Excerpted data Start Marker

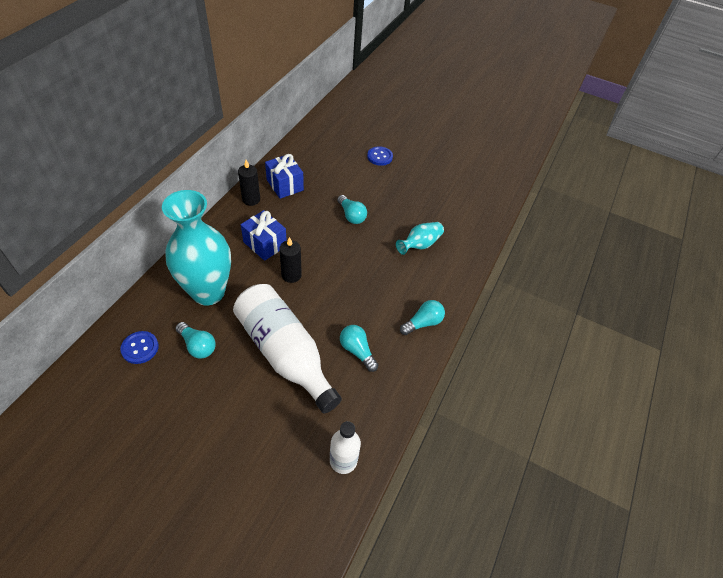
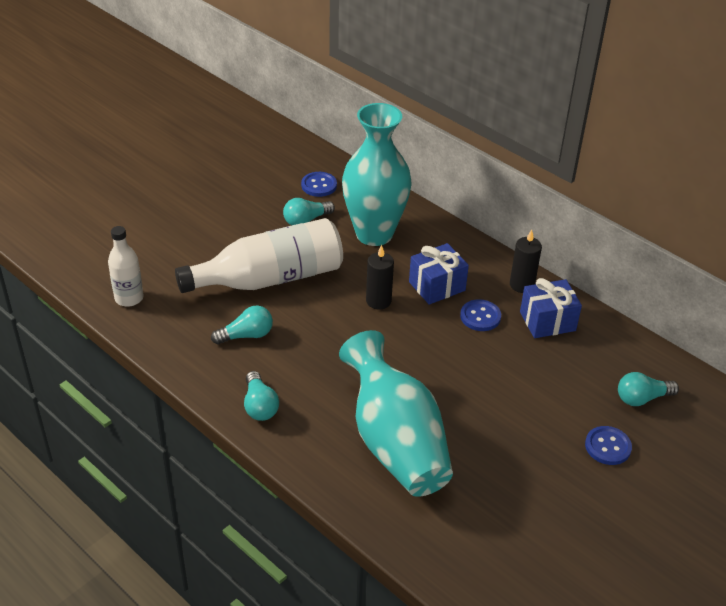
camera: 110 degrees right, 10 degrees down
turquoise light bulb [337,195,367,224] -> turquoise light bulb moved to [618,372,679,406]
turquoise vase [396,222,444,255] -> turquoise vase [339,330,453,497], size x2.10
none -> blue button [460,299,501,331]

Excerpted data End Marker
Excerpted data Start Marker

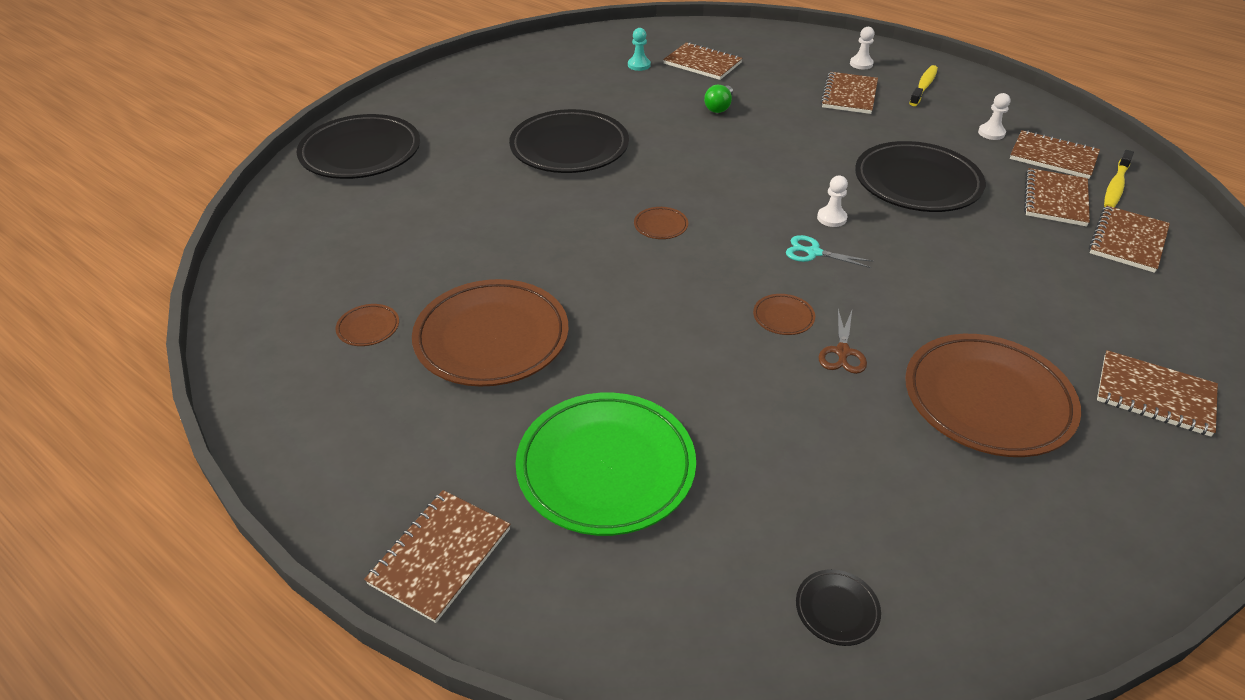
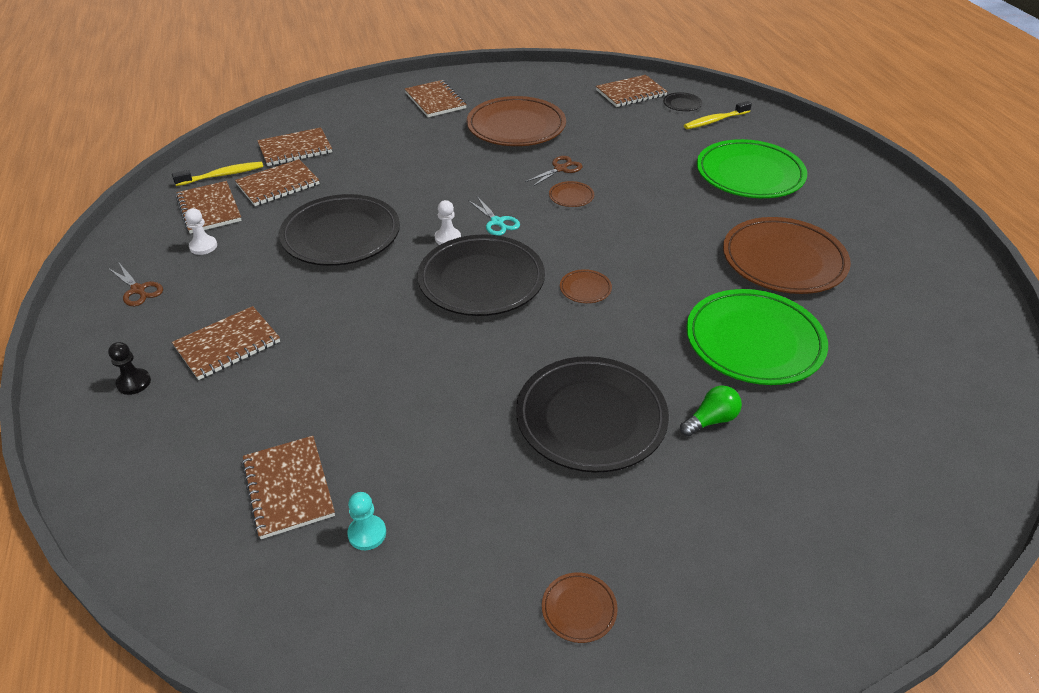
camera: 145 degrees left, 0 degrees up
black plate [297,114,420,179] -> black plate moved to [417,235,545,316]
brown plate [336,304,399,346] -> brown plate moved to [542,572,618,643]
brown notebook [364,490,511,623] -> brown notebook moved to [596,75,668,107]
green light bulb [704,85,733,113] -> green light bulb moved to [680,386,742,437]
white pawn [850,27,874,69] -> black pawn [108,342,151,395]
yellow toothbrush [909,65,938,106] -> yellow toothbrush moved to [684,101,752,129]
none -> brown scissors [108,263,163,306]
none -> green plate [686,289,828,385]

Excerpted data End Marker

*Exercise description*. Note how many lines of the listing above contain the string "plate", and give that number with nothing added.

*Task output*. 3